#### TASK PROMPT
Print the entries below exactly as they appear, from the first line up to and including the line with "245 648 309>". Do not print any pictures.

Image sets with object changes
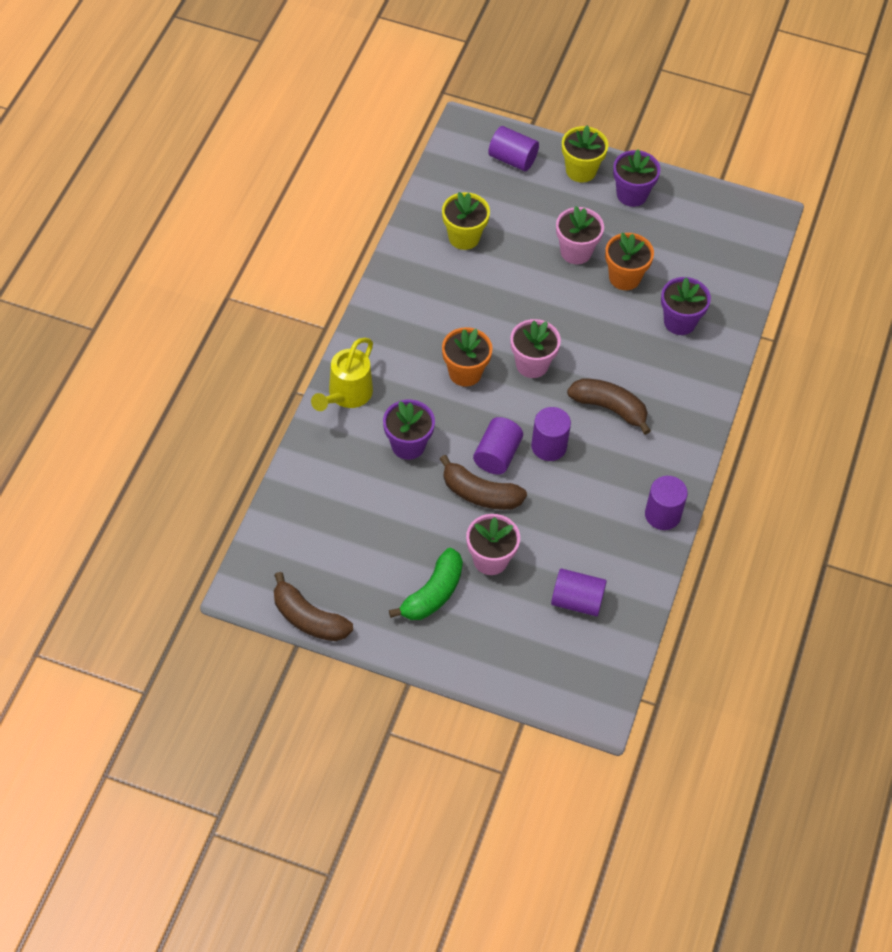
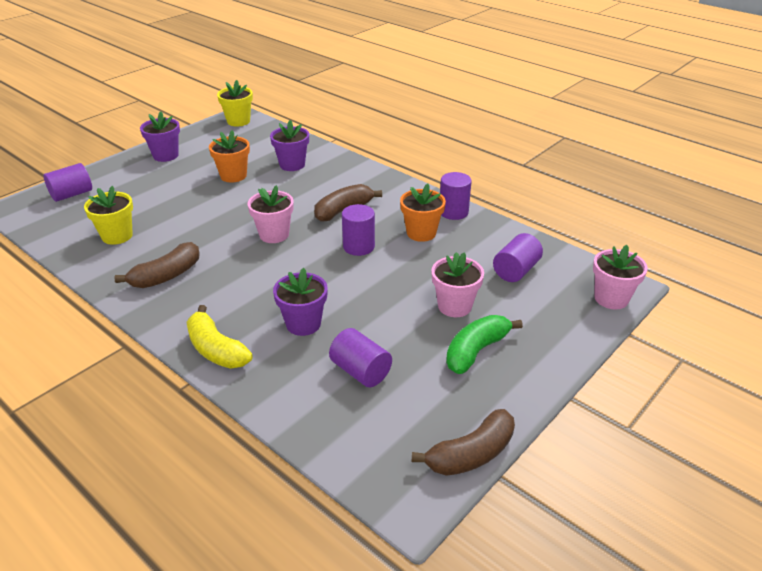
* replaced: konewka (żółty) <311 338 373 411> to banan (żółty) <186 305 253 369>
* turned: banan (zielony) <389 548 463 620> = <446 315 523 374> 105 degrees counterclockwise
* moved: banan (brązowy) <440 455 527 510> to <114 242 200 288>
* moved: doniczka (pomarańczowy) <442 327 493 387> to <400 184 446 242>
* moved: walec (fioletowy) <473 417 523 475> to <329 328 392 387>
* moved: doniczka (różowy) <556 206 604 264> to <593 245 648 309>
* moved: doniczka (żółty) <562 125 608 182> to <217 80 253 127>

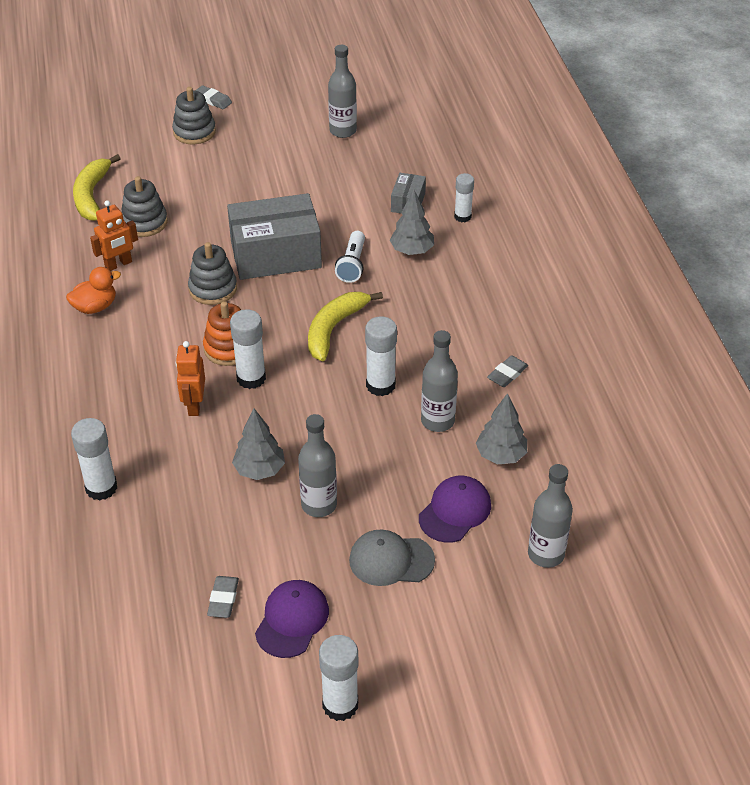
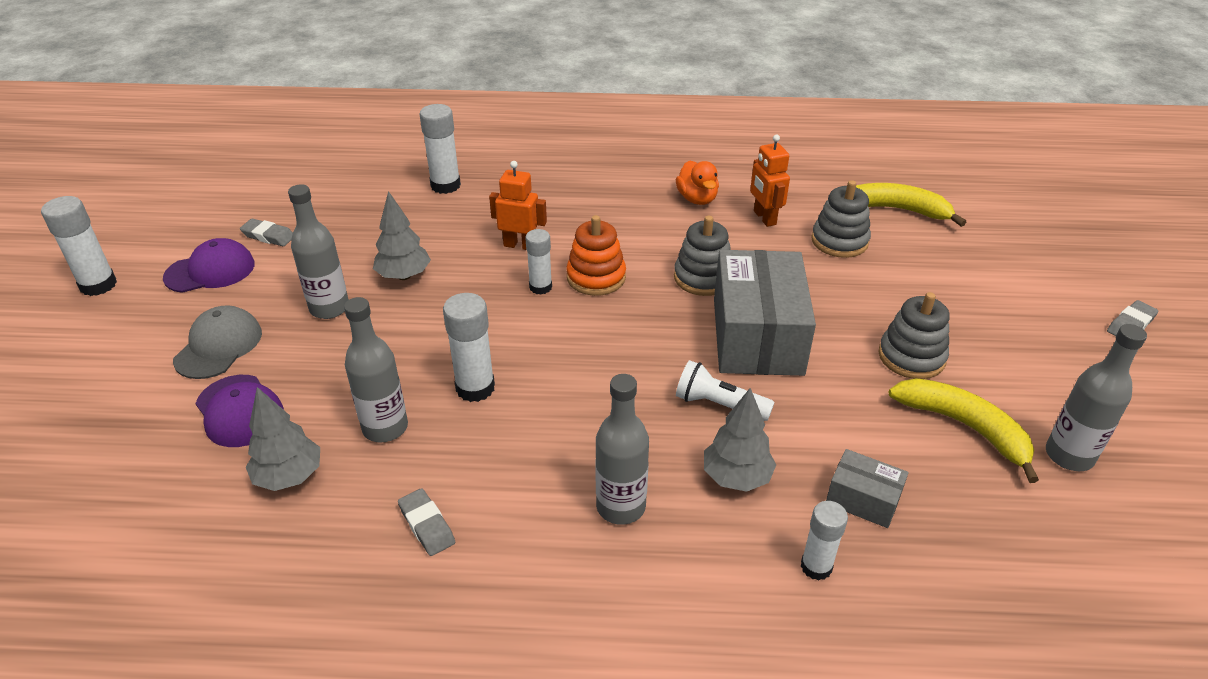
* moved: zabawka nakładanka (szary) <172 87 216 144> to <878 292 950 379>
* resized: klej w sztyfcie (biały) <230 309 266 389> = <525 229 552 295> x0.67
* turned: czapka (fioletowy) <255 580 329 658> = <163 238 255 293> 60 degrees counterclockwise
* moved: banan (żółty) <308 292 383 361> to <889 378 1039 483>
* moved: butelka (szary) <528 464 573 568> to <595 374 649 525>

#### RESULT OF THE EXERCISE
* replaced: konewka (żółty) <311 338 373 411> to banan (żółty) <186 305 253 369>
* turned: banan (zielony) <389 548 463 620> = <446 315 523 374> 105 degrees counterclockwise
* moved: banan (brązowy) <440 455 527 510> to <114 242 200 288>
* moved: doniczka (pomarańczowy) <442 327 493 387> to <400 184 446 242>
* moved: walec (fioletowy) <473 417 523 475> to <329 328 392 387>
* moved: doniczka (różowy) <556 206 604 264> to <593 245 648 309>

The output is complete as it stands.